# What you should do:
A faithful copy of all the records is needed, with the pictures omitted.

━━━━━ Material shown ━━━━━

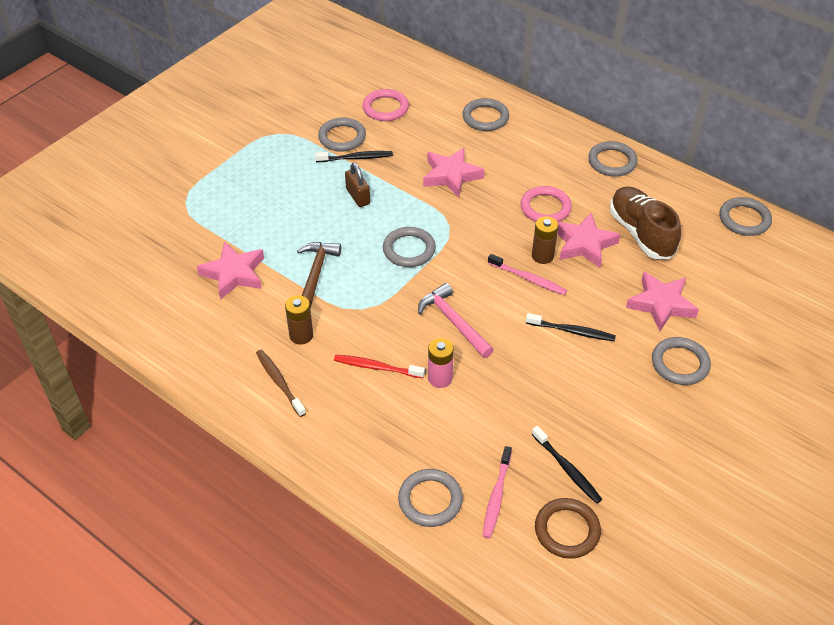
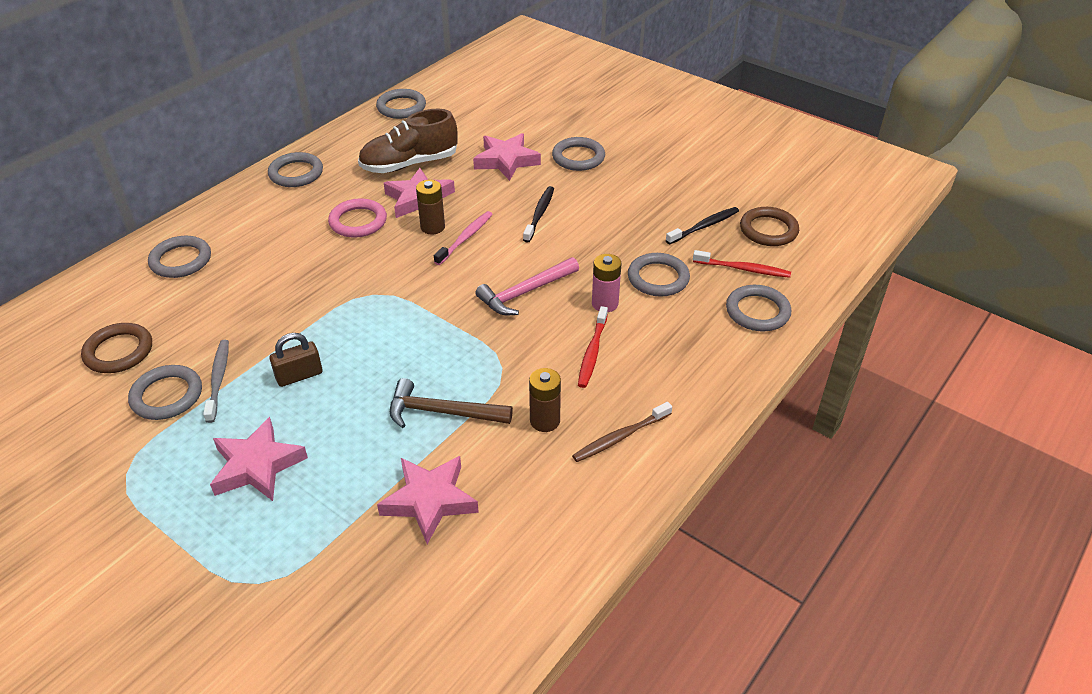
camera: 90 degrees left, 5 degrees down
(356, 158) = (218, 380): black toothbrush -> grey toothbrush
(385, 108) = (119, 351): pink ring -> brown ring
(409, 250) = (408, 327): grey ring -> grey ring (658, 278)
(451, 175) = (282, 291): pink star -> pink star (257, 466)
(496, 496) = (743, 269): pink toothbrush -> red toothbrush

━━━━━

# Exercise output:
camera: 90 degrees left, 5 degrees down
(356, 158) = (218, 380): black toothbrush -> grey toothbrush
(385, 108) = (119, 351): pink ring -> brown ring
(409, 250) = (408, 327): grey ring -> grey ring (658, 278)
(451, 175) = (282, 291): pink star -> pink star (257, 466)
(496, 496) = (743, 269): pink toothbrush -> red toothbrush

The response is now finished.